# Your assignment
Set each record down exactly, excluding all images.

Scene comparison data

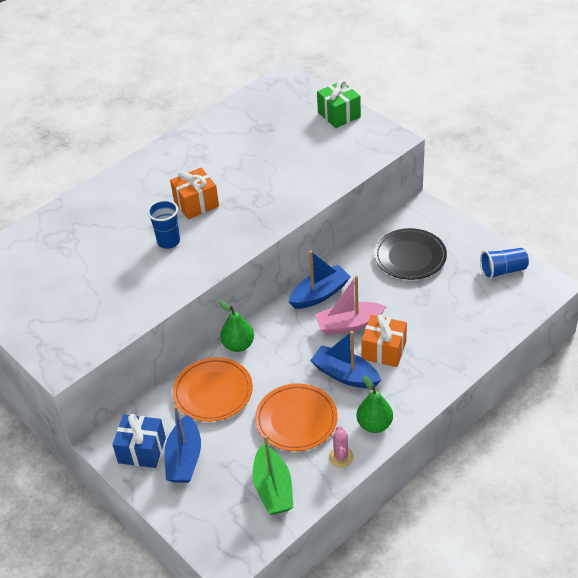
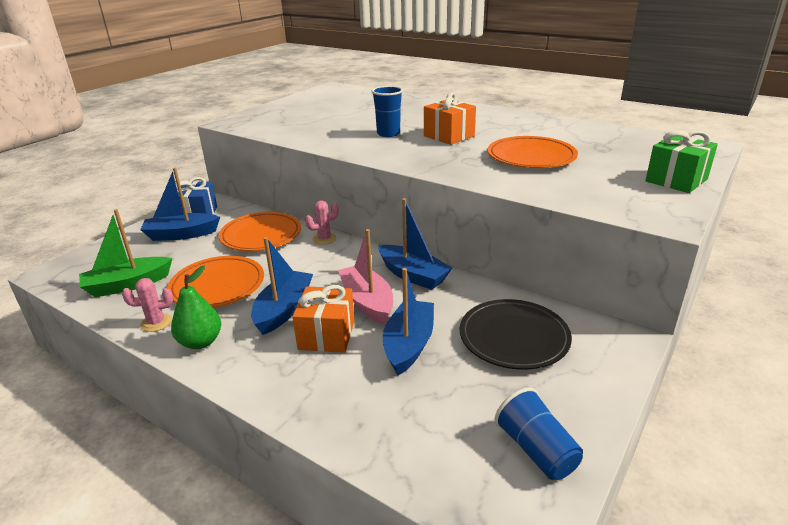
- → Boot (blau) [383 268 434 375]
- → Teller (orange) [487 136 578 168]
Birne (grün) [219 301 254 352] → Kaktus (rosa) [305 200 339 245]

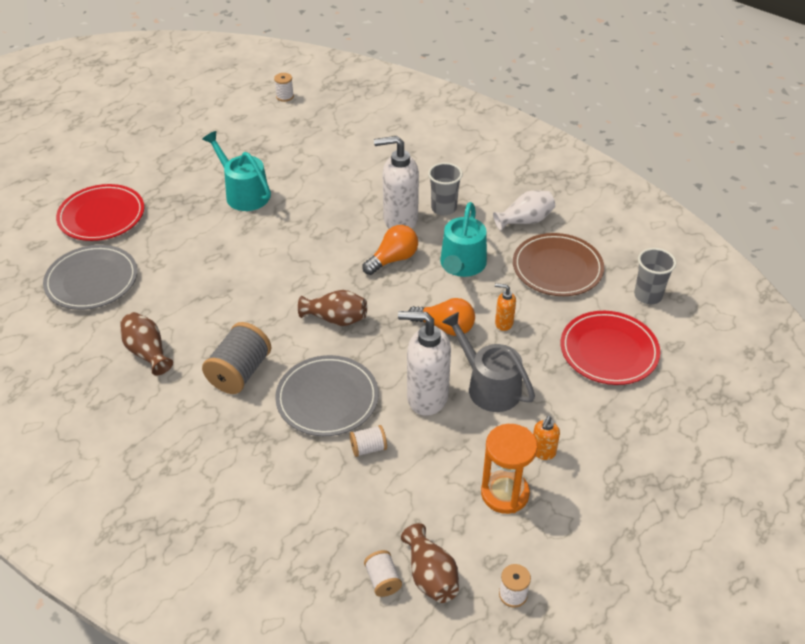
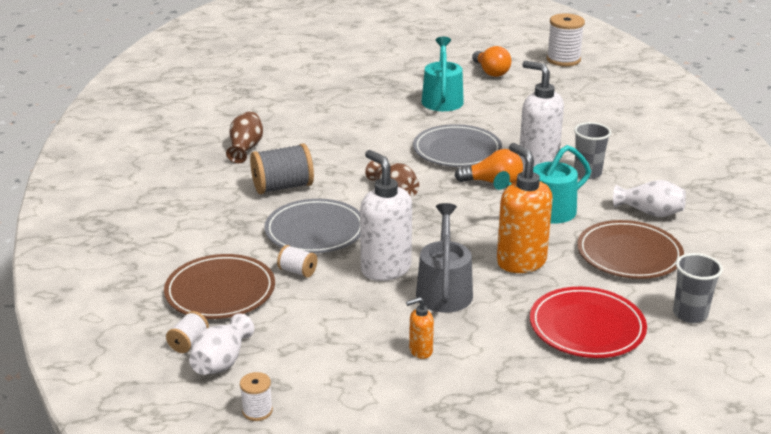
Teller (rot) [56 184 144 241] → -
Sanduhr (orange) [481 424 537 514] → -
- → Teller (braun) [164 254 275 319]
Teller (grau) [43 245 138 310] → Teller (grau) [413 124 502 167], moved
Glühbirne (orange) [408 298 475 336] → Glühbirne (orange) [472 46 511 77], moved
Vase (braun) [401 523 459 603] → Vase (weiß) [189 313 254 375]
Garnrolle (weiß) [274 73 294 102] → Garnrolle (weiß) [547 13 585 67], x1.91
Seifenspender (orange) [495 283 516 331] → Seifenspender (orange) [497 143 553 273], x2.11

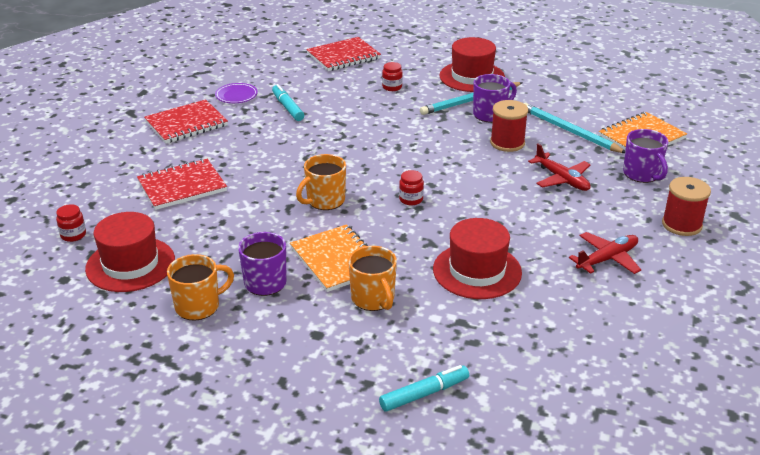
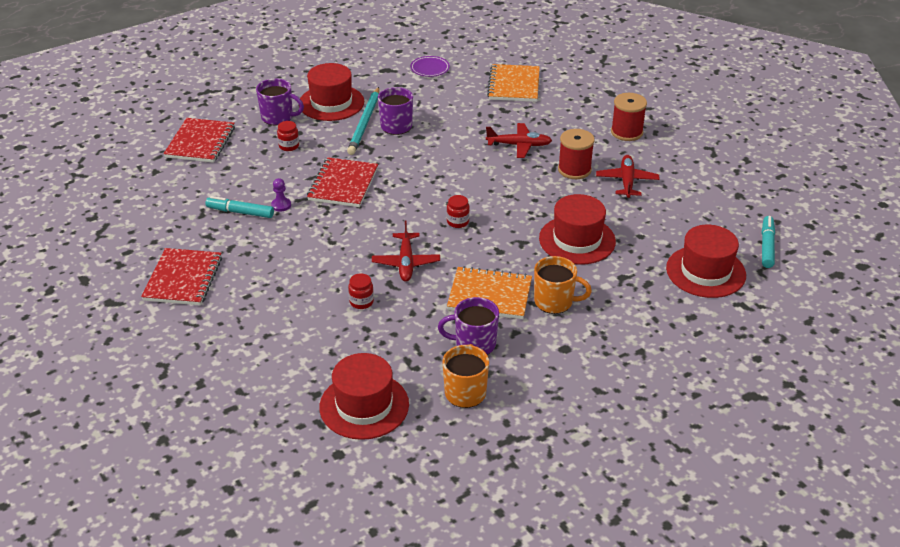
Bleistift (türkis) [524 103 625 153] → -
- → Bauer (lila) [271 178 291 211]
- → Hut (rot) [666 225 746 298]
Einmachglas (rot) [56 204 86 242] → Einmachglas (rot) [348 273 374 309], moved
Notizbuch (rot) [137 159 227 210] → Notizbuch (rot) [307 157 378 207], moved
Teller (lila) [215 83 258 103] → Teller (lila) [410 56 450 77], moved
Filzstift (türkis) [379 365 469 412] → Filzstift (türkis) [762 216 775 268], moved
Garnrolle (rot) [490 100 528 152] → Garnrolle (rot) [558 129 594 179], moved
Tasse (lila) [623 129 668 183] → Tasse (lila) [256 78 304 126], moved
Tasse (orange) [296 154 346 210] → Flugzeug (rot) [372 221 440 282]

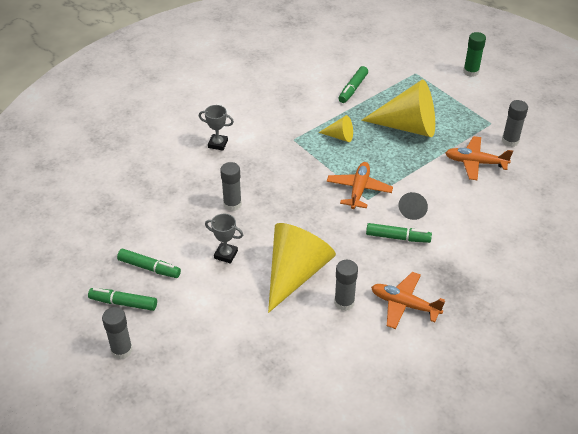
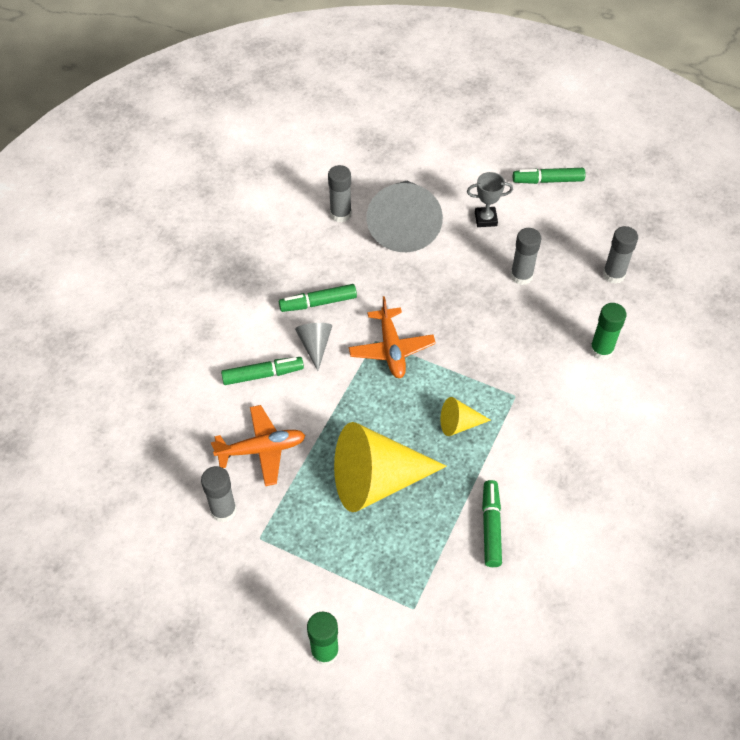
Flugzeug (orange) [371 272 445 329] → -
Filzstift (grün) [88 288 157 311] → Filzstift (grün) [221 357 304 385], moved
Klebestift (grau) [102 307 133 360] → Klebestift (grau) [603 226 638 284], moved
Pokal (grau) [199 105 234 151] → Klebestift (grün) [590 303 627 360]
Kegel (gelb) [268 223 336 313] → Kegel (grau) [366 181 443 252]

# Answer space
- → Boot (blau) [383 268 434 375]
- → Teller (orange) [487 136 578 168]
Birne (grün) [219 301 254 352] → Kaktus (rosa) [305 200 339 245]

Teller (rot) [56 184 144 241] → -
Sanduhr (orange) [481 424 537 514] → -
- → Teller (braun) [164 254 275 319]
Teller (grau) [43 245 138 310] → Teller (grau) [413 124 502 167], moved
Glühbirne (orange) [408 298 475 336] → Glühbirne (orange) [472 46 511 77], moved
Vase (braun) [401 523 459 603] → Vase (weiß) [189 313 254 375]
Garnrolle (weiß) [274 73 294 102] → Garnrolle (weiß) [547 13 585 67], x1.91
Seifenspender (orange) [495 283 516 331] → Seifenspender (orange) [497 143 553 273], x2.11

Bleistift (türkis) [524 103 625 153] → -
- → Bauer (lila) [271 178 291 211]
- → Hut (rot) [666 225 746 298]
Einmachglas (rot) [56 204 86 242] → Einmachglas (rot) [348 273 374 309], moved
Notizbuch (rot) [137 159 227 210] → Notizbuch (rot) [307 157 378 207], moved
Teller (lila) [215 83 258 103] → Teller (lila) [410 56 450 77], moved
Filzstift (türkis) [379 365 469 412] → Filzstift (türkis) [762 216 775 268], moved
Garnrolle (rot) [490 100 528 152] → Garnrolle (rot) [558 129 594 179], moved
Tasse (lila) [623 129 668 183] → Tasse (lila) [256 78 304 126], moved
Tasse (orange) [296 154 346 210] → Flugzeug (rot) [372 221 440 282]

Flugzeug (orange) [371 272 445 329] → -
Filzstift (grün) [88 288 157 311] → Filzstift (grün) [221 357 304 385], moved
Klebestift (grau) [102 307 133 360] → Klebestift (grau) [603 226 638 284], moved
Pokal (grau) [199 105 234 151] → Klebestift (grün) [590 303 627 360]
Kegel (gelb) [268 223 336 313] → Kegel (grau) [366 181 443 252]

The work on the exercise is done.